** Work order **
Would you please copy each line below that includes the string "down"?

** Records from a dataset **

=== Begin Enclosure ===

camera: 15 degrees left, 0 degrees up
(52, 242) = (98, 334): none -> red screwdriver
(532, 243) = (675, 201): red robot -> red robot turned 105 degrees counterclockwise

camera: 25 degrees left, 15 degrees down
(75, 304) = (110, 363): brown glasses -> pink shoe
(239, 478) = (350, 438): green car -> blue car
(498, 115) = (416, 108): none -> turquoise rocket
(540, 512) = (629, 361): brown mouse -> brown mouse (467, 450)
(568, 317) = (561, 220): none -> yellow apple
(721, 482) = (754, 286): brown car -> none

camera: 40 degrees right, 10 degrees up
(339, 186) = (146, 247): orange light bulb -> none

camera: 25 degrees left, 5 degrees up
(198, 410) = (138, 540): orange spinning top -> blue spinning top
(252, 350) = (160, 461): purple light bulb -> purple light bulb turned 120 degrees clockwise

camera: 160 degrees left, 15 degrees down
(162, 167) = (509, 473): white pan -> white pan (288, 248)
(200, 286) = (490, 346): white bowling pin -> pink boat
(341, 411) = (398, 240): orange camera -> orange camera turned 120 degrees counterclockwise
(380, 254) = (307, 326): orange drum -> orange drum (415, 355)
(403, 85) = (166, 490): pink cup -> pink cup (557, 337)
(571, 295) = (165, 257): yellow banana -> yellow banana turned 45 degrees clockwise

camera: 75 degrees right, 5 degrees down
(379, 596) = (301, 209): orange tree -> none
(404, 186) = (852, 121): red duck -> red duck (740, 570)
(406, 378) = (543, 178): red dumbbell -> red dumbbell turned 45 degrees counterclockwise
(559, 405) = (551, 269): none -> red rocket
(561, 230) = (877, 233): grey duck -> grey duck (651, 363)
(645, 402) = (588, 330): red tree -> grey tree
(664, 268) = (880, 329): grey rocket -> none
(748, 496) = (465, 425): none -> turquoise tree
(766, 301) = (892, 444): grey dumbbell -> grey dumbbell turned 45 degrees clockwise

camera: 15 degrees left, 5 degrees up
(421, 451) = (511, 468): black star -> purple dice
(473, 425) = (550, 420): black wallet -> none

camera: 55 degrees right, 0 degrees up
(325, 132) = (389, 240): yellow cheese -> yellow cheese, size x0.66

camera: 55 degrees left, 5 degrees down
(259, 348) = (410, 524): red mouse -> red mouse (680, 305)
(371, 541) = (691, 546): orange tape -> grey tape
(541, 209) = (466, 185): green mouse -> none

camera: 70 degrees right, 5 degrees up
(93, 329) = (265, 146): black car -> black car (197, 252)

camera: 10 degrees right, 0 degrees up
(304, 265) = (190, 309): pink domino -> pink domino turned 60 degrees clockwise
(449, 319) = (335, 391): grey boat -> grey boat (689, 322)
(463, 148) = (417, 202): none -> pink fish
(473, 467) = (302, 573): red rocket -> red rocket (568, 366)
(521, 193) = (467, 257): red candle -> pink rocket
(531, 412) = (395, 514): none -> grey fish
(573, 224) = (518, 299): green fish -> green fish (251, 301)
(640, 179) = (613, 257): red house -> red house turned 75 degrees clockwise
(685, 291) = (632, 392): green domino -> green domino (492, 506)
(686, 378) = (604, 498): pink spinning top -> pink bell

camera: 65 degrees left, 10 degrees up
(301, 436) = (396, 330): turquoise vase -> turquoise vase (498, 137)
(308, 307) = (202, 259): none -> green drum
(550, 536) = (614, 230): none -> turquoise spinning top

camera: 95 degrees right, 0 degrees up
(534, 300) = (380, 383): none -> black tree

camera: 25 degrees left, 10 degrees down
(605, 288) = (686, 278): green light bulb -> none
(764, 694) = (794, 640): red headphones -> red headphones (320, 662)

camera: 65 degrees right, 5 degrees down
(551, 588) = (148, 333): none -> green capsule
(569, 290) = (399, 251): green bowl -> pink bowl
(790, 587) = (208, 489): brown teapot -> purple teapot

=== End Enclosure ===

** Reply to the task **
camera: 25 degrees left, 15 degrees down
camera: 160 degrees left, 15 degrees down
camera: 75 degrees right, 5 degrees down
camera: 55 degrees left, 5 degrees down
camera: 25 degrees left, 10 degrees down
camera: 65 degrees right, 5 degrees down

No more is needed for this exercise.